● INPUT MATERIAL:
= = = = =

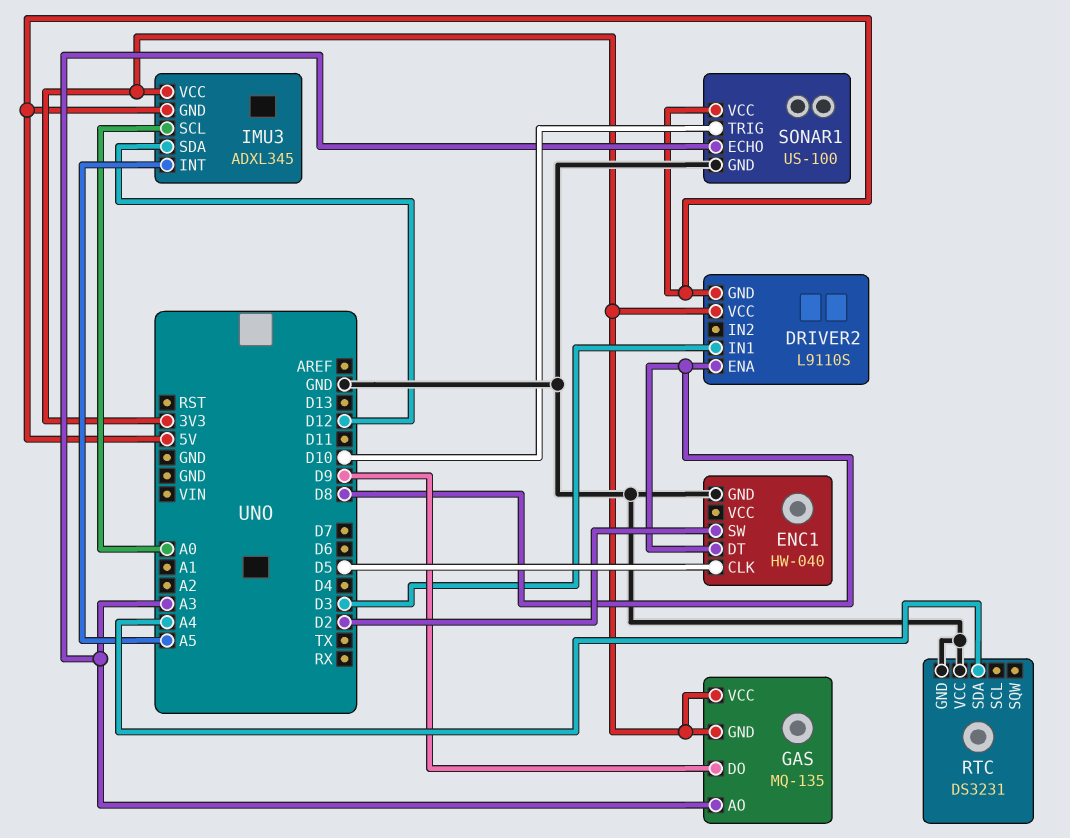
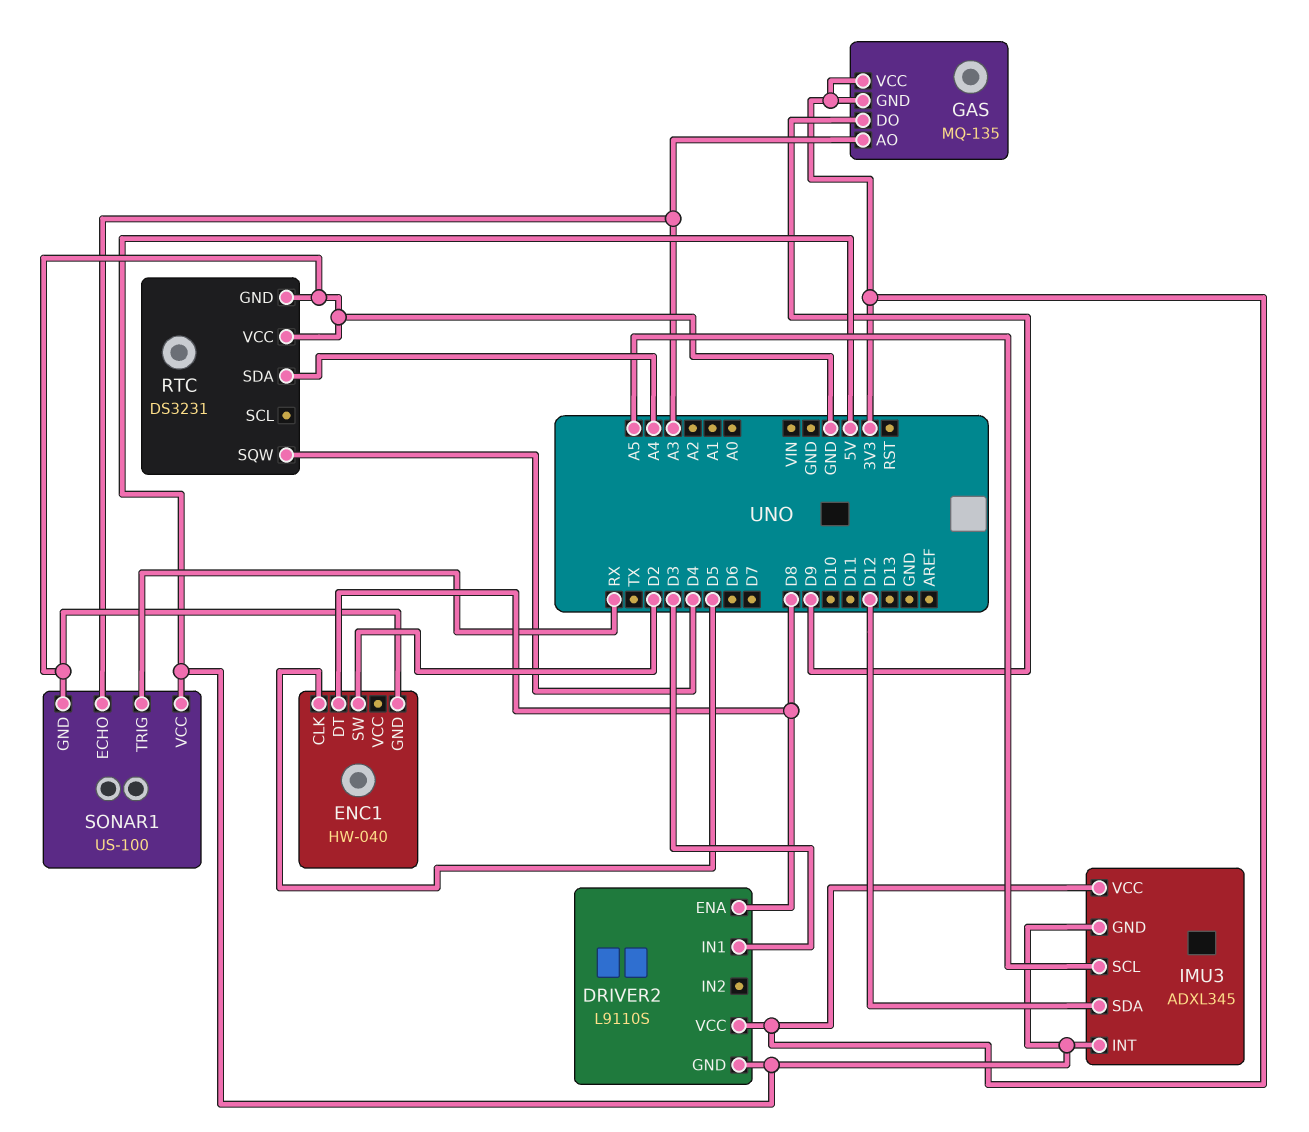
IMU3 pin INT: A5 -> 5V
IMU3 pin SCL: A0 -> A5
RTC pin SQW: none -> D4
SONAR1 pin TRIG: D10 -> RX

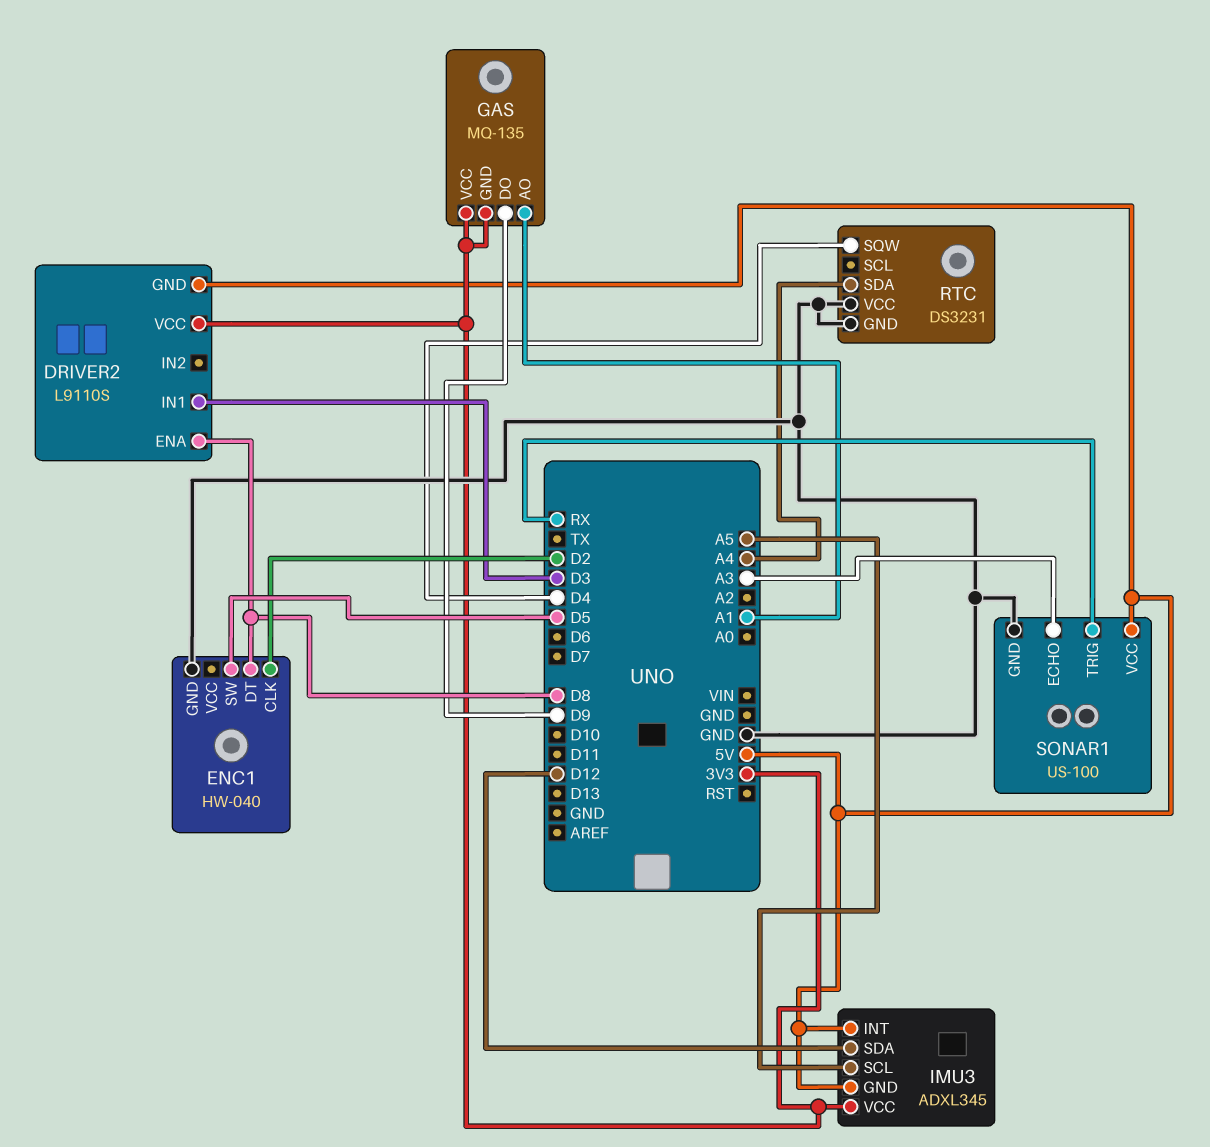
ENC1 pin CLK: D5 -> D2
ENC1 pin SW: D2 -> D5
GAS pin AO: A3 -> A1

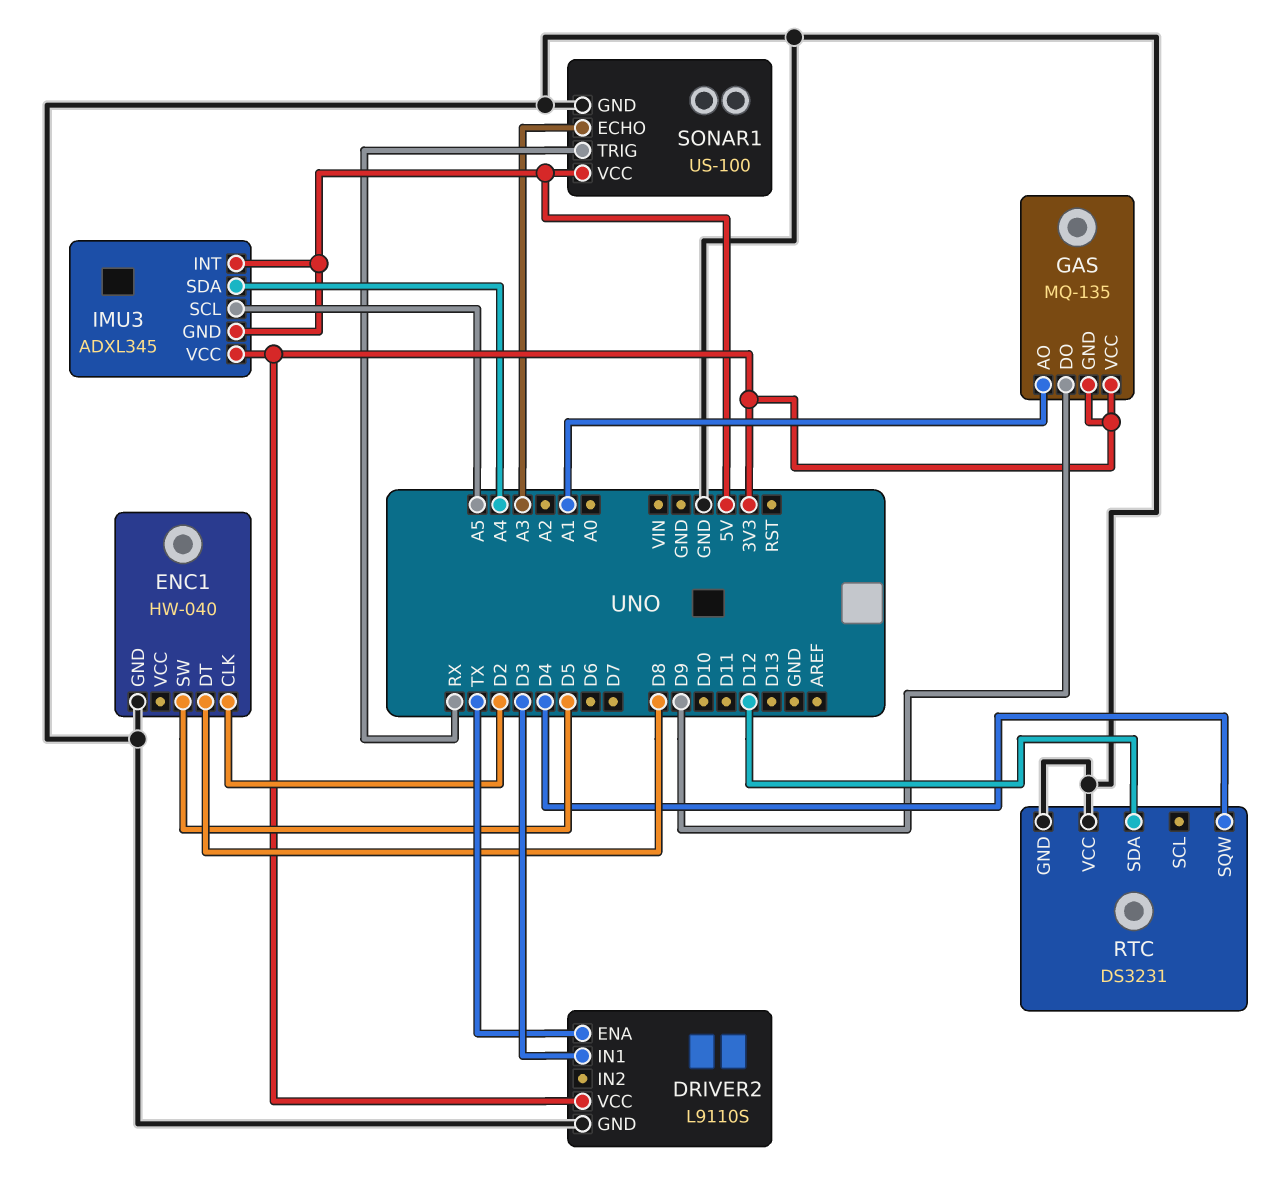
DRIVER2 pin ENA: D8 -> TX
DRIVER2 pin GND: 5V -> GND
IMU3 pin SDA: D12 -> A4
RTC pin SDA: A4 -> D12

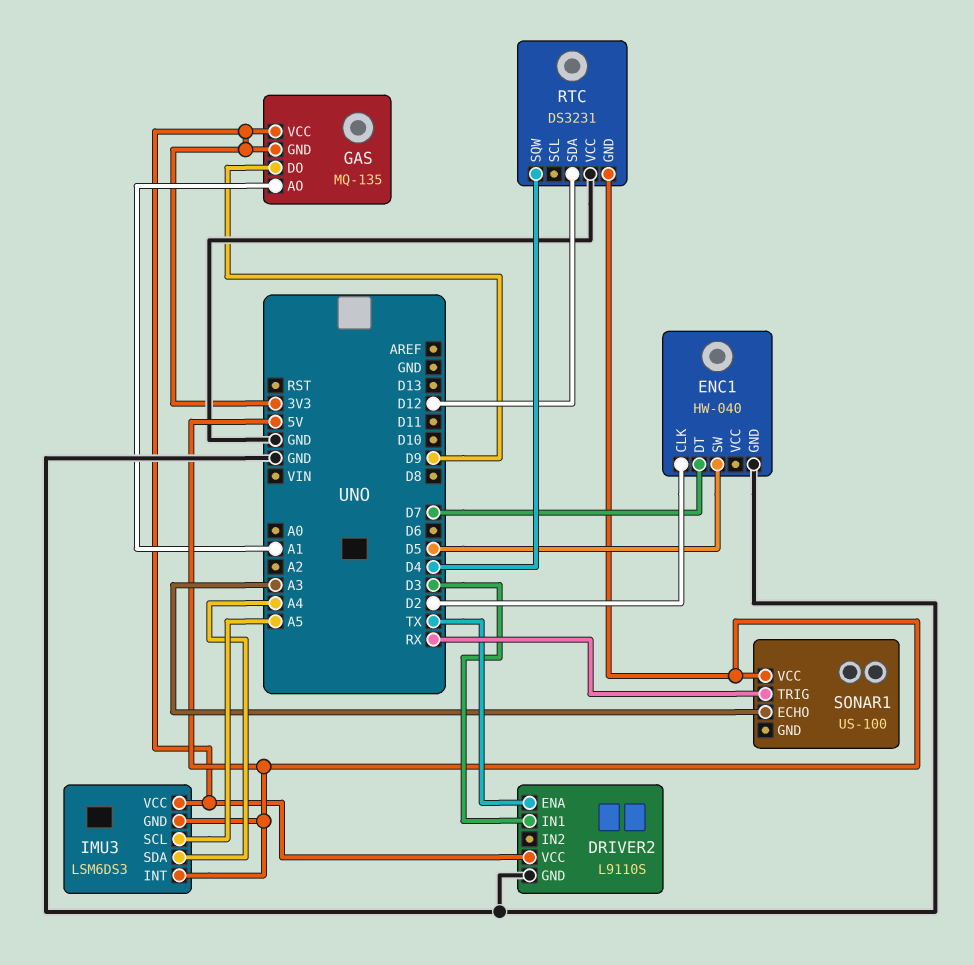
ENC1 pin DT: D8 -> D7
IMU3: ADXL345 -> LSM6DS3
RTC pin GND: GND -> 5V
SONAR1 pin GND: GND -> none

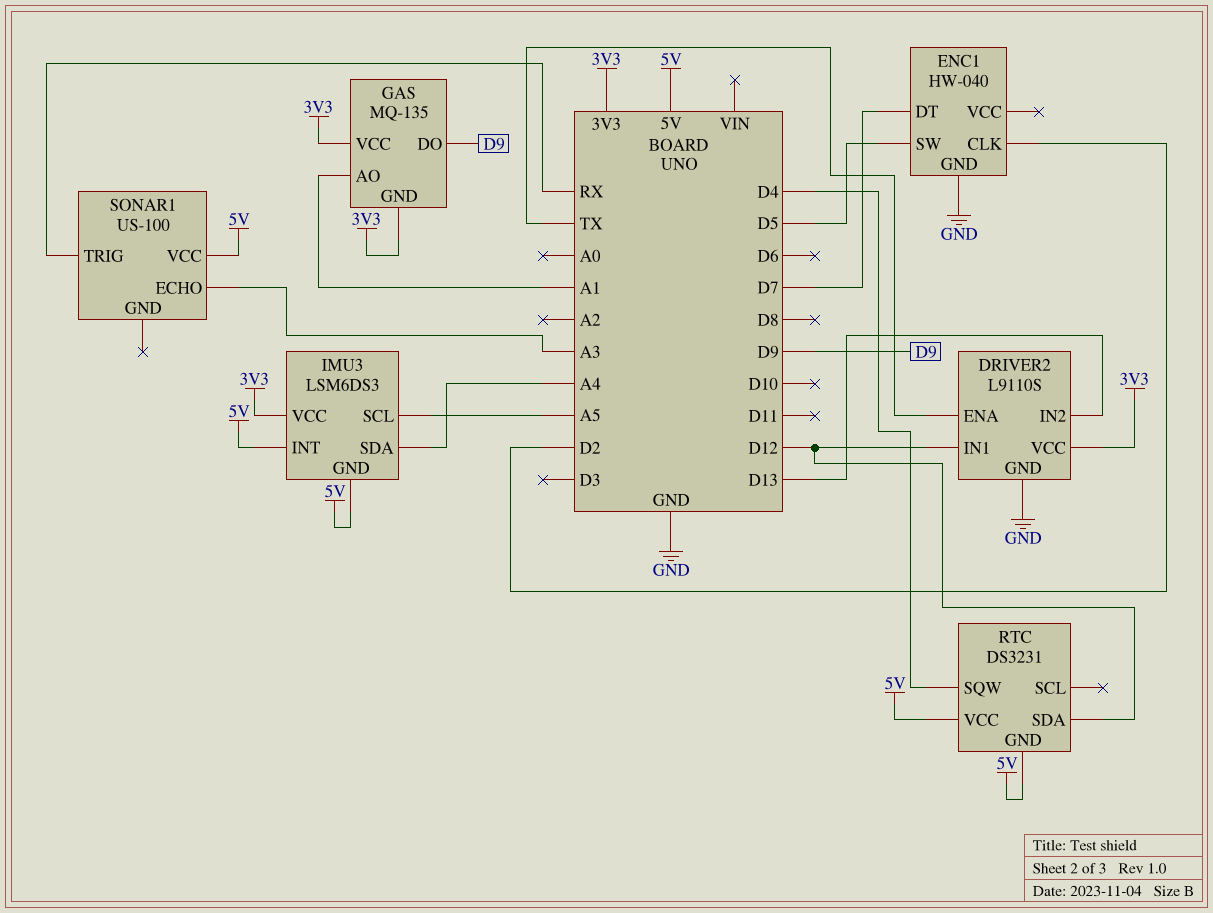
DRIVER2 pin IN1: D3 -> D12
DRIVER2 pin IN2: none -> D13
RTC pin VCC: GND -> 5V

= = = = =

● PROBLEM DETAILS:
Your task is to write out, exactly and without pictures, only the lines from the one holding "RTC pin SDA: A4 -> D12" to the last line of the data.

● PROBLEM SOLUTION:
RTC pin SDA: A4 -> D12

ENC1 pin DT: D8 -> D7
IMU3: ADXL345 -> LSM6DS3
RTC pin GND: GND -> 5V
SONAR1 pin GND: GND -> none

DRIVER2 pin IN1: D3 -> D12
DRIVER2 pin IN2: none -> D13
RTC pin VCC: GND -> 5V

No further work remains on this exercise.